*** DATASET RECORDS Section Begins ***

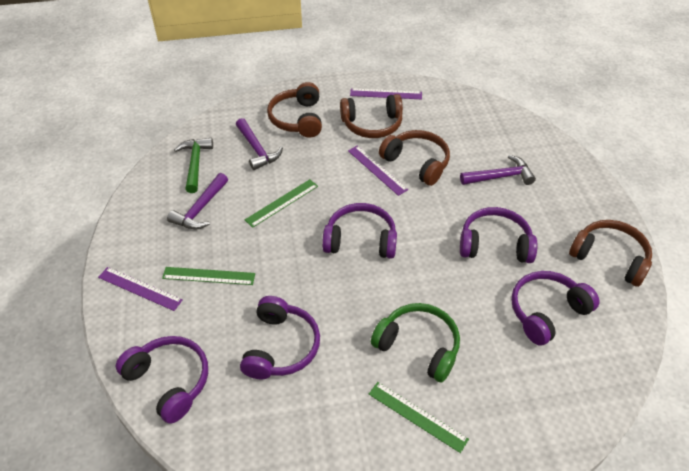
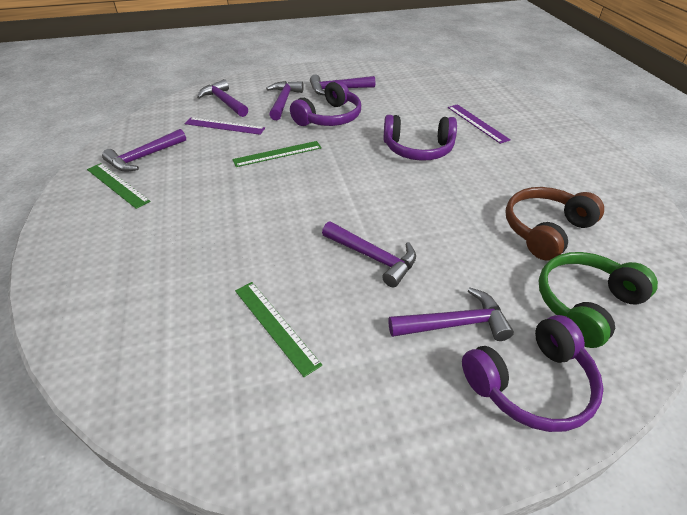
brown headphones: 4 -> 1
green hammer: 1 -> 0
purple hammer: 3 -> 6
purple headphones: 5 -> 3
purple ruler: 3 -> 2

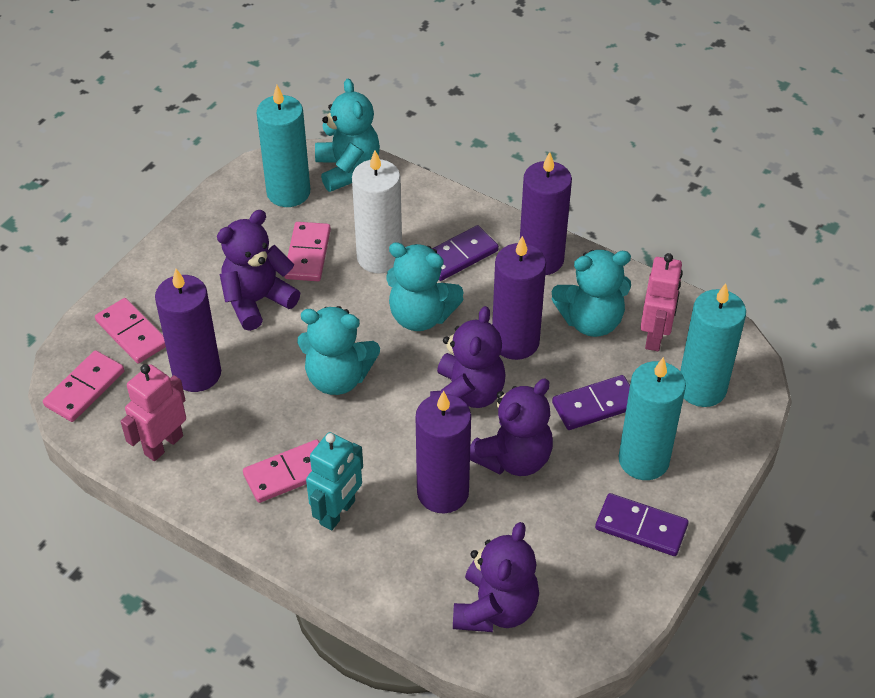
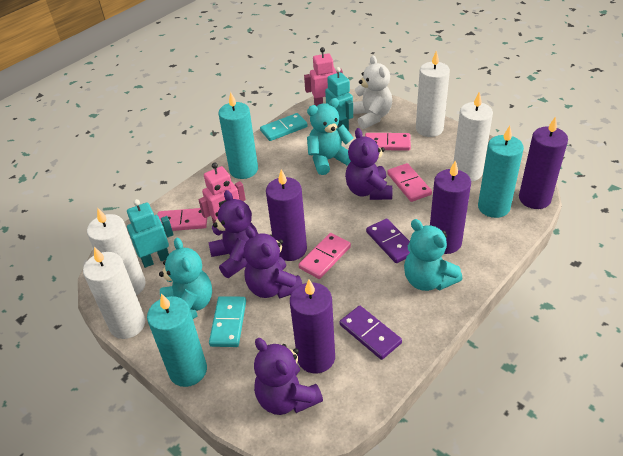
purple domino: 3 -> 2
turquoise domino: 0 -> 2
turquoise robot: 1 -> 2
turquoise teddy bear: 4 -> 3
white candle: 1 -> 4
white teddy bear: 0 -> 1

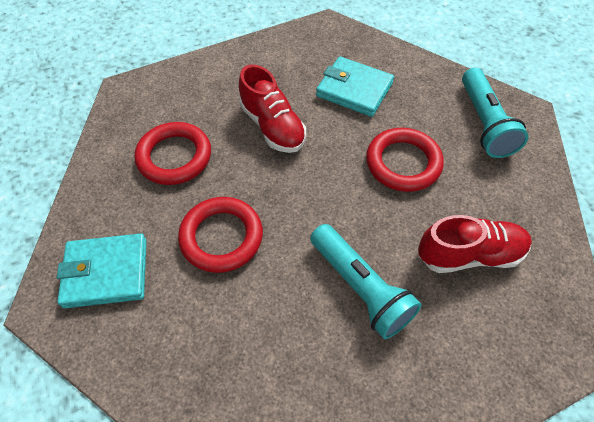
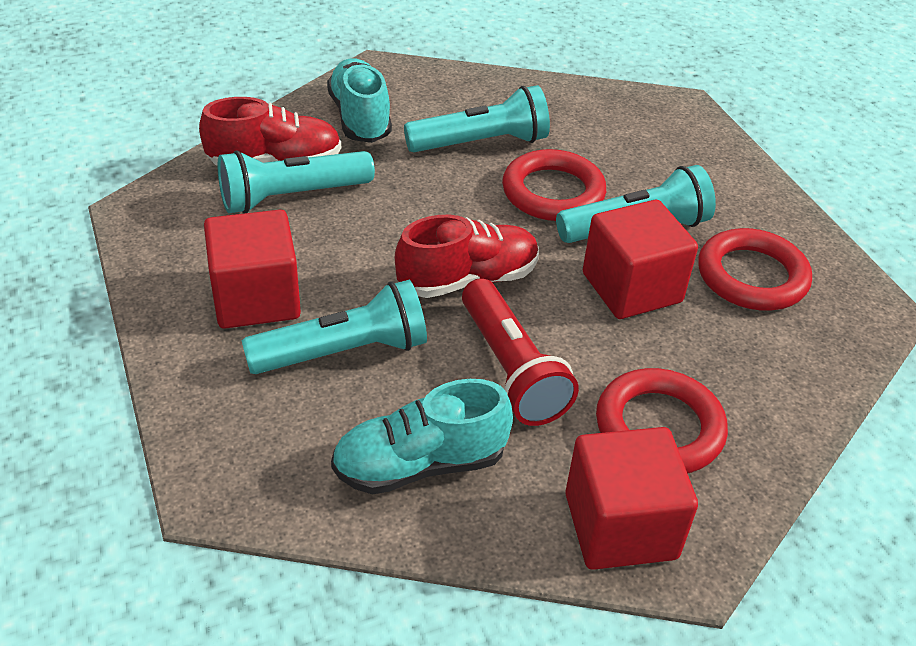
red cube: 0 -> 3
red flashlight: 0 -> 1
turquoise flashlight: 2 -> 4
turquoise shoe: 0 -> 2
turquoise wallet: 2 -> 0

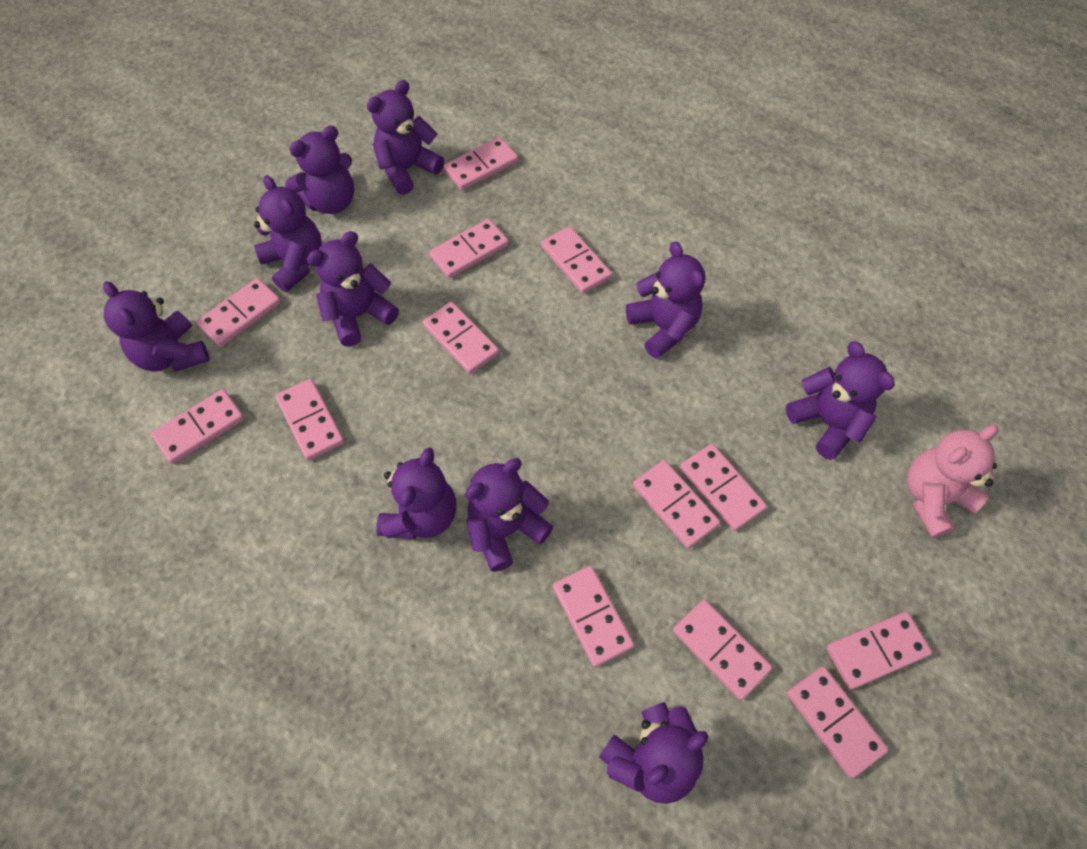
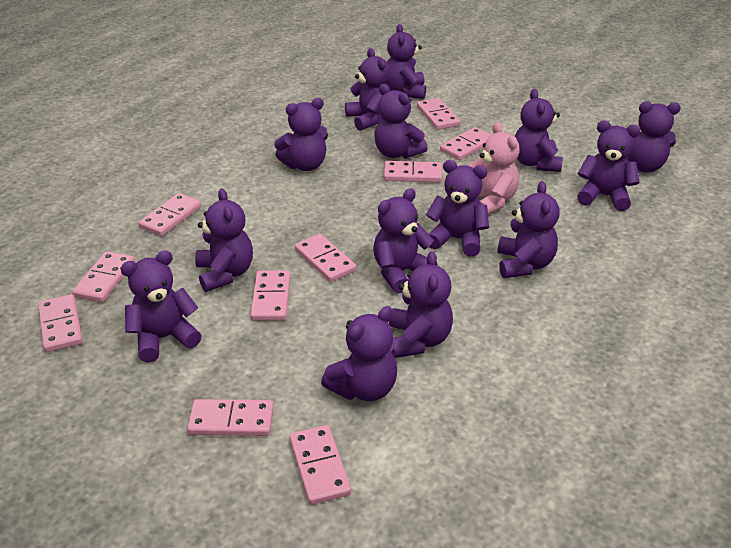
pink domino: 13 -> 10
purple teddy bear: 10 -> 14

*** DATASET RECORDS Section Ends ***

→ **TASK ITEM**: Nothing but the lines from the one containing "white teddy bear: 0 -> 1" through the last line of the data should appear in the answer, copied exactly, with pictures excluded.

→ **EXPECTED ANSWER**:
white teddy bear: 0 -> 1

red cube: 0 -> 3
red flashlight: 0 -> 1
turquoise flashlight: 2 -> 4
turquoise shoe: 0 -> 2
turquoise wallet: 2 -> 0

pink domino: 13 -> 10
purple teddy bear: 10 -> 14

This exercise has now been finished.